Extracted data —
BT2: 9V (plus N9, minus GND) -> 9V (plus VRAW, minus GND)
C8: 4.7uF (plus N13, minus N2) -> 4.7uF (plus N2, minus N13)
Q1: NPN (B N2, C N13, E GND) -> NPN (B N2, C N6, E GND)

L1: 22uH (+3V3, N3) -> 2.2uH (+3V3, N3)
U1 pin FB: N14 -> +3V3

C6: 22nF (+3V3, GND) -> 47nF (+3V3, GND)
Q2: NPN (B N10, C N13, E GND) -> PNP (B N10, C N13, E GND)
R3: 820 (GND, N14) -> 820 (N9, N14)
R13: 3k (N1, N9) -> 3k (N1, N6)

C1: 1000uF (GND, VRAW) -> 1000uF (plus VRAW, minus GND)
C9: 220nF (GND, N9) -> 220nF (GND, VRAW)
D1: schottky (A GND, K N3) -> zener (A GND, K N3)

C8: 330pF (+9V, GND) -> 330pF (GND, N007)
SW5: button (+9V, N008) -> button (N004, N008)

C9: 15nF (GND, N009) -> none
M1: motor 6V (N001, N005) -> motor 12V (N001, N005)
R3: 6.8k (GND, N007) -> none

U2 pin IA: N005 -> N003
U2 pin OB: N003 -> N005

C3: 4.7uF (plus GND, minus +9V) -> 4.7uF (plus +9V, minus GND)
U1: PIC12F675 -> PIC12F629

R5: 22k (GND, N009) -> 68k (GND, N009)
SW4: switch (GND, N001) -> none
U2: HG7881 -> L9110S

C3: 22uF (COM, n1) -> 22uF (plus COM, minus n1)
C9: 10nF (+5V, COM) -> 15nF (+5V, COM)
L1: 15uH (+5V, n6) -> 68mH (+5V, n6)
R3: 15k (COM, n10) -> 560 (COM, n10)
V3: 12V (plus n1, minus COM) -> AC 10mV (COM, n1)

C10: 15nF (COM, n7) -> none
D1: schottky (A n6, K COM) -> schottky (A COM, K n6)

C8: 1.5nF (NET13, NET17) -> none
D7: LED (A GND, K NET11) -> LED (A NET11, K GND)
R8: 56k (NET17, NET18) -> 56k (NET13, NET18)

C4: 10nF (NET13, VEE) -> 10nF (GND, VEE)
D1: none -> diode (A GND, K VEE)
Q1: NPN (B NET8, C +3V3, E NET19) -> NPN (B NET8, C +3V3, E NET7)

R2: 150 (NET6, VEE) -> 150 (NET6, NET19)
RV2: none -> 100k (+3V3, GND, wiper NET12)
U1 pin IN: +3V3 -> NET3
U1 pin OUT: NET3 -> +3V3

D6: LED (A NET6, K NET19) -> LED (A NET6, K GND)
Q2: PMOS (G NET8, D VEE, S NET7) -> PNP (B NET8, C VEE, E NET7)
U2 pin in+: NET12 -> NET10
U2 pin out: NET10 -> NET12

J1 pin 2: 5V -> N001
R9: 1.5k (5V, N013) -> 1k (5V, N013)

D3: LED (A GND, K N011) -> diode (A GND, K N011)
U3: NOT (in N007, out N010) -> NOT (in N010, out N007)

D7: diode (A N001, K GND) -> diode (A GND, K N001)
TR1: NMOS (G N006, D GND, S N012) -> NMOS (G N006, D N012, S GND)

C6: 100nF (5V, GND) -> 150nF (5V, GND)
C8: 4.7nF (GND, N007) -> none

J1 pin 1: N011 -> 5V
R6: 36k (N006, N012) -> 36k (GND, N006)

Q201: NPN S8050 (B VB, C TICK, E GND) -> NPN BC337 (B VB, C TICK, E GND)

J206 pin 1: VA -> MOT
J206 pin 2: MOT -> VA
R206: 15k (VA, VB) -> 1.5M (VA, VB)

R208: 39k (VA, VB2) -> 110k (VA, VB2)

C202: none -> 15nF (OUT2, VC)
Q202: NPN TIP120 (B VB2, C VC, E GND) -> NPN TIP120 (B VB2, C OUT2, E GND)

Problem to solve — Copy every line of the entries above in which "diode" occurs.

Solution —
D1: none -> diode (A GND, K VEE)
D3: LED (A GND, K N011) -> diode (A GND, K N011)
D7: diode (A N001, K GND) -> diode (A GND, K N001)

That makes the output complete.